[Task data]

=== Begin Enclosure ===

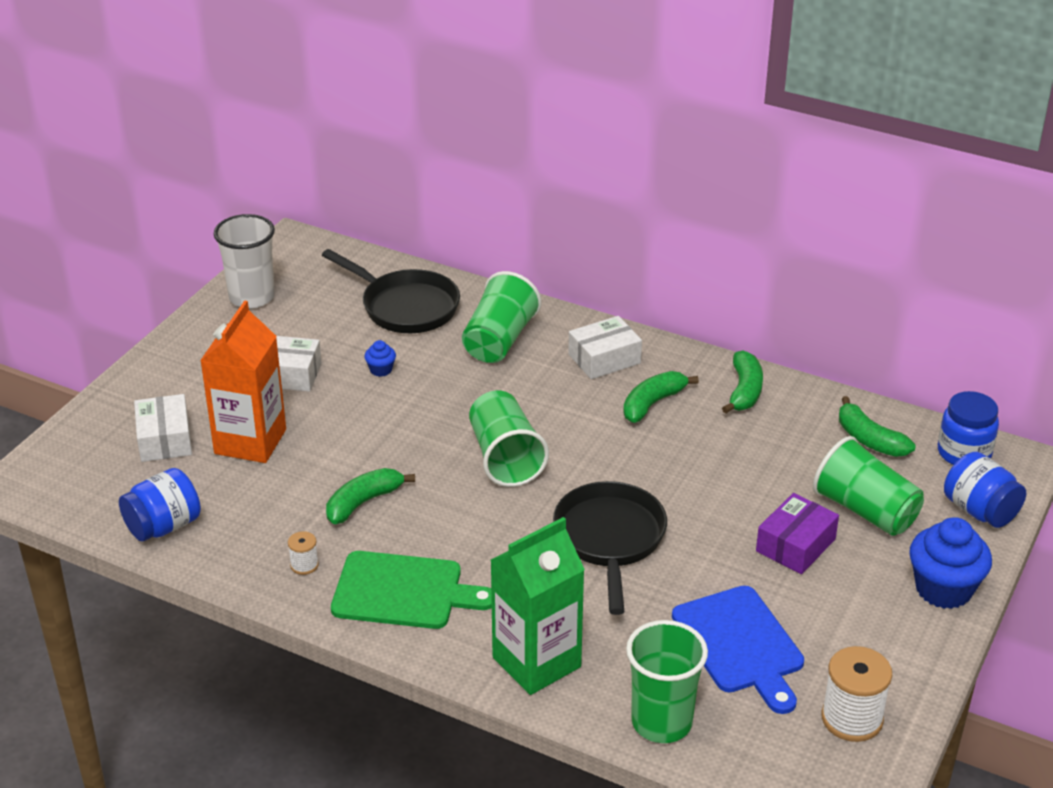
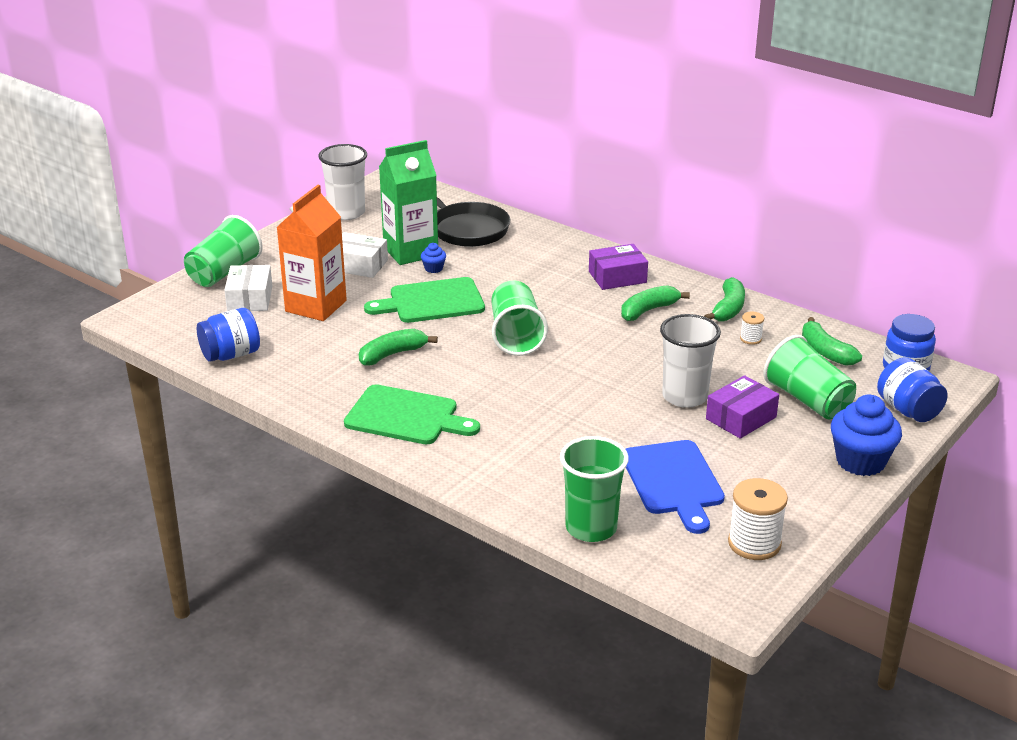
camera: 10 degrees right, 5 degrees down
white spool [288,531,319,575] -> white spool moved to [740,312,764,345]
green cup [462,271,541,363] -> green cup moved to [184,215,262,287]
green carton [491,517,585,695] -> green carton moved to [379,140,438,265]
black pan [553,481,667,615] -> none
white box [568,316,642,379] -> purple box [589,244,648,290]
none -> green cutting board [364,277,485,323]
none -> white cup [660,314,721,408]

=== End Enclosure ===
=== Begin Enclosure ===

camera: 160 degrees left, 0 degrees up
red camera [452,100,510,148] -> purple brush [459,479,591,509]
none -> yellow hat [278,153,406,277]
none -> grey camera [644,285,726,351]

=== End Enclosure ===

[Assignment]
There is a run of lines above from the one with "camera: 10 degrees right, 5 degrees down" to the one with "none -> white cup [660,314,721,408]"; print exactly that run, both ends included, and nothing else.

[Task response]
camera: 10 degrees right, 5 degrees down
white spool [288,531,319,575] -> white spool moved to [740,312,764,345]
green cup [462,271,541,363] -> green cup moved to [184,215,262,287]
green carton [491,517,585,695] -> green carton moved to [379,140,438,265]
black pan [553,481,667,615] -> none
white box [568,316,642,379] -> purple box [589,244,648,290]
none -> green cutting board [364,277,485,323]
none -> white cup [660,314,721,408]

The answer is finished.